↓

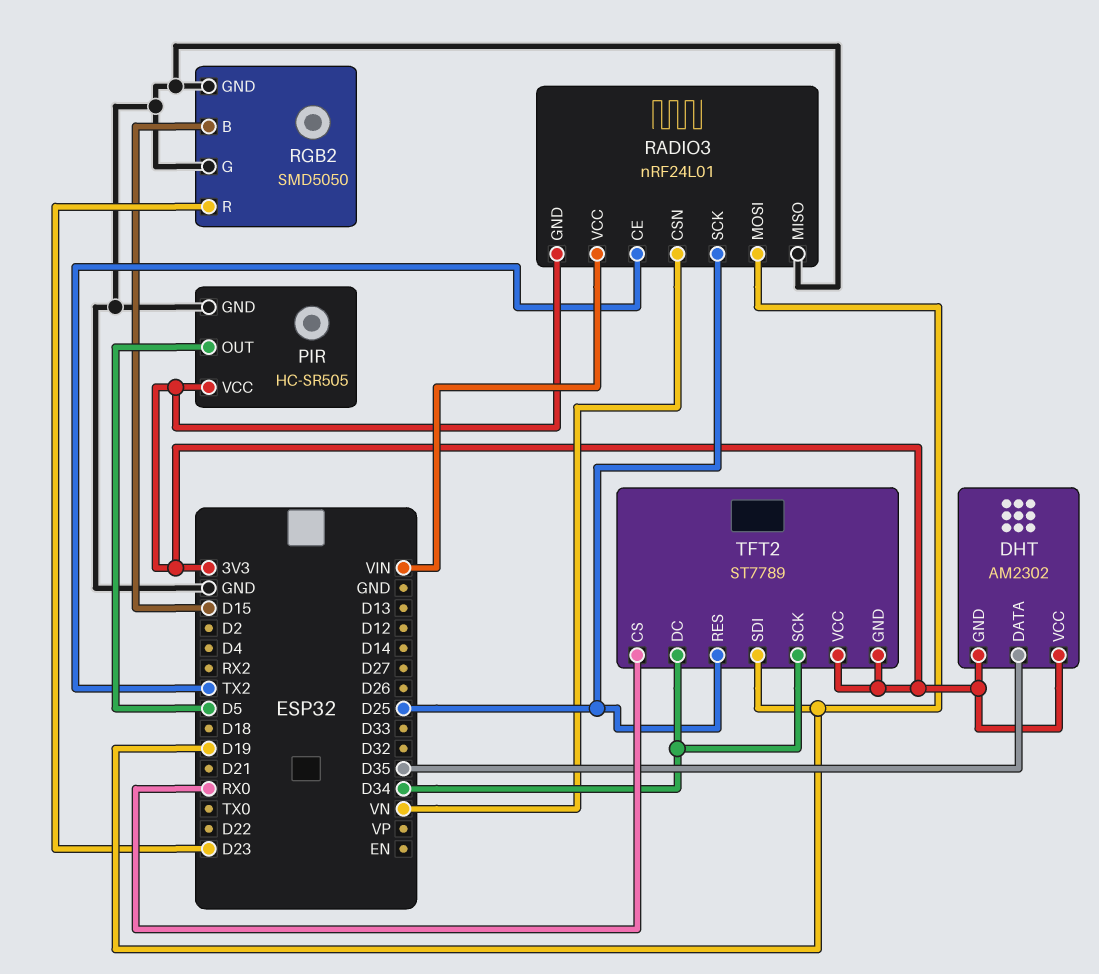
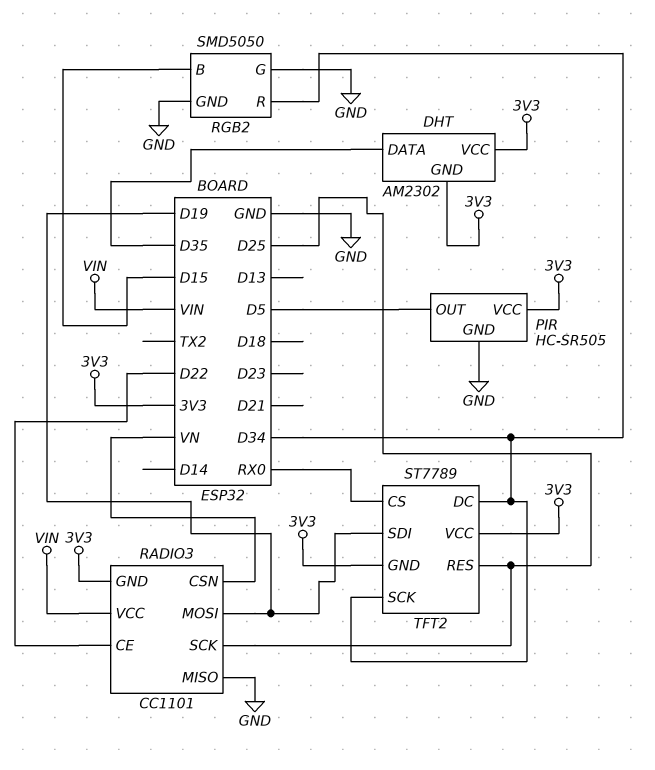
RADIO3: nRF24L01 -> CC1101
RADIO3 pin CE: TX2 -> D22
RGB2 pin R: D23 -> D34

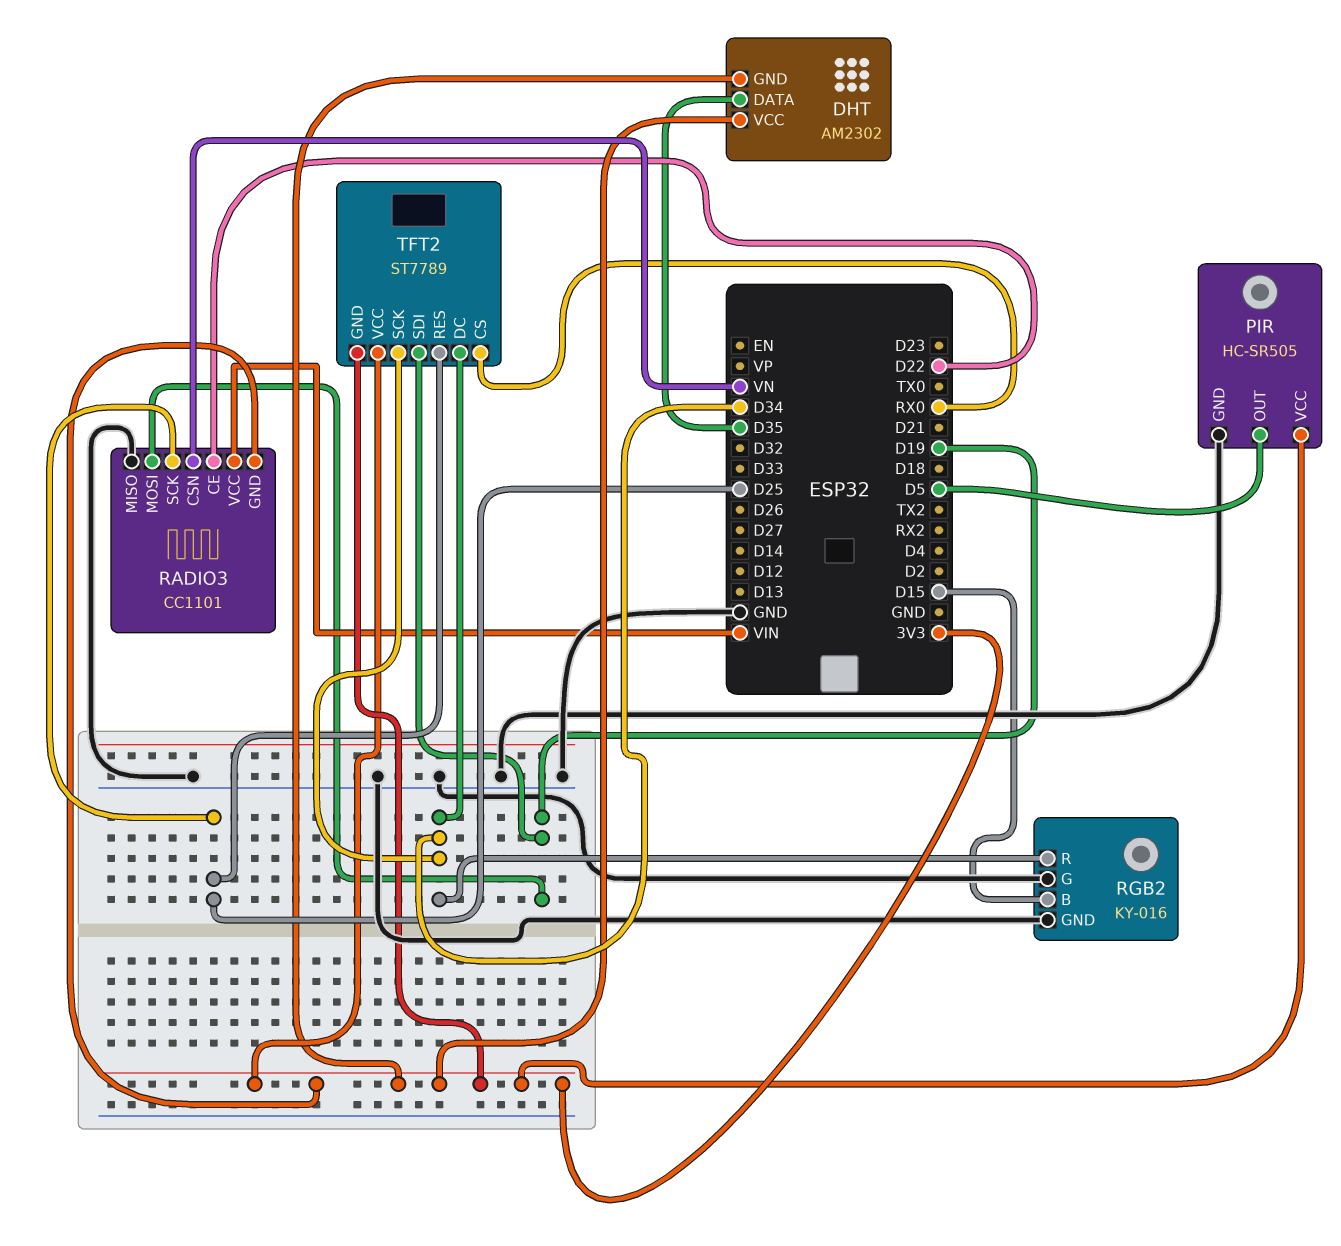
RGB2: SMD5050 -> KY-016

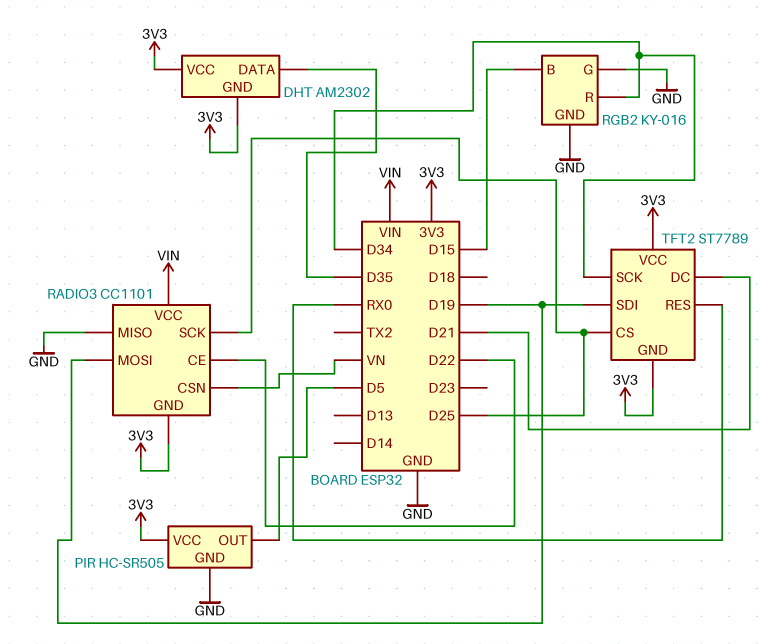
TFT2 pin CS: RX0 -> D25
TFT2 pin DC: D34 -> D21
TFT2 pin RES: D25 -> RX0

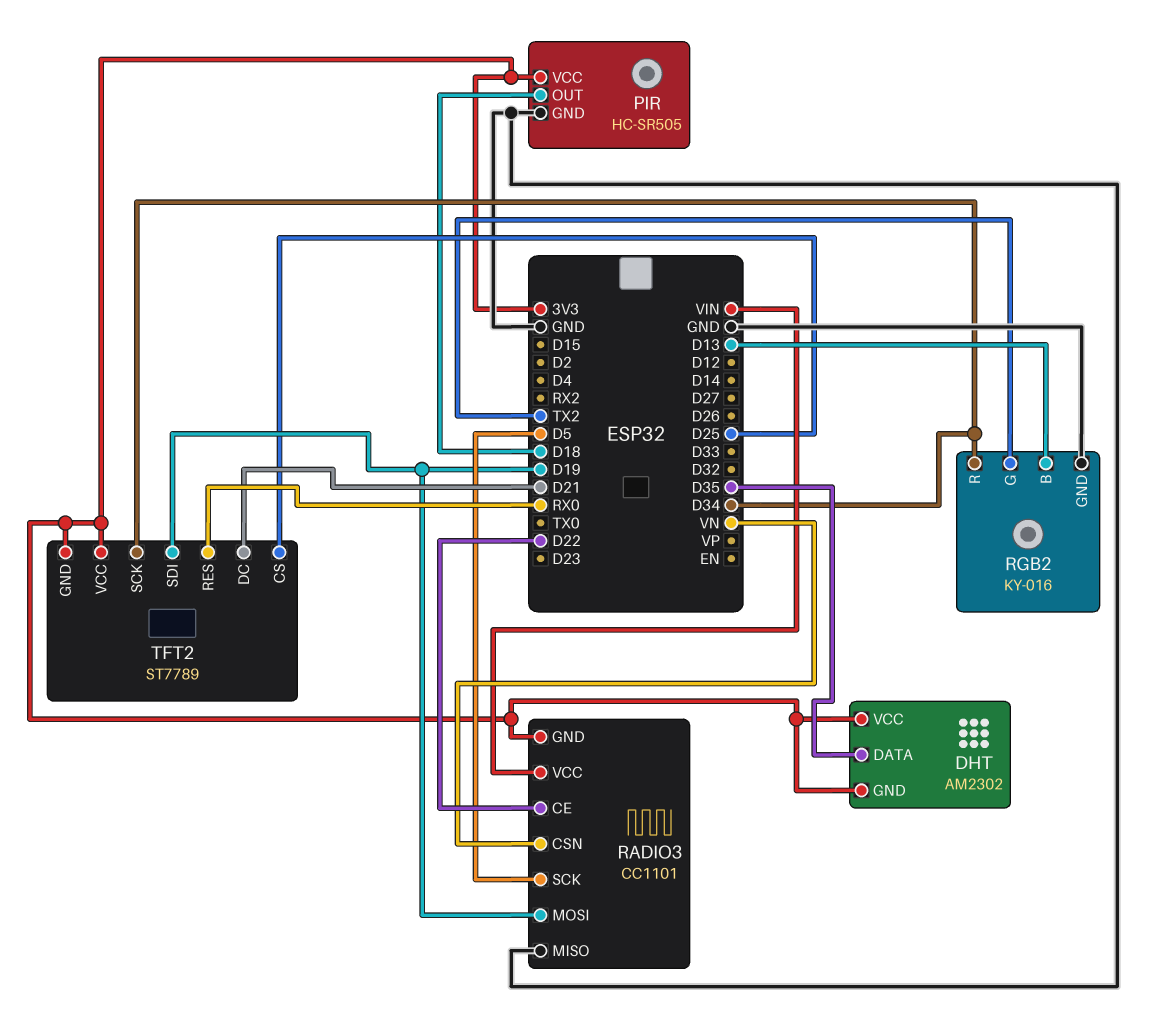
PIR pin OUT: D5 -> D18
RADIO3 pin SCK: D25 -> D5
RGB2 pin B: D15 -> D13
RGB2 pin G: GND -> TX2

↑

What the exercise asks
Your answer must be the lines from the one containing "TFT2 pin RES: D25 -> RX0" through the last line of the records, copied exactly, with no pictures.

Reply to the exercise
TFT2 pin RES: D25 -> RX0

PIR pin OUT: D5 -> D18
RADIO3 pin SCK: D25 -> D5
RGB2 pin B: D15 -> D13
RGB2 pin G: GND -> TX2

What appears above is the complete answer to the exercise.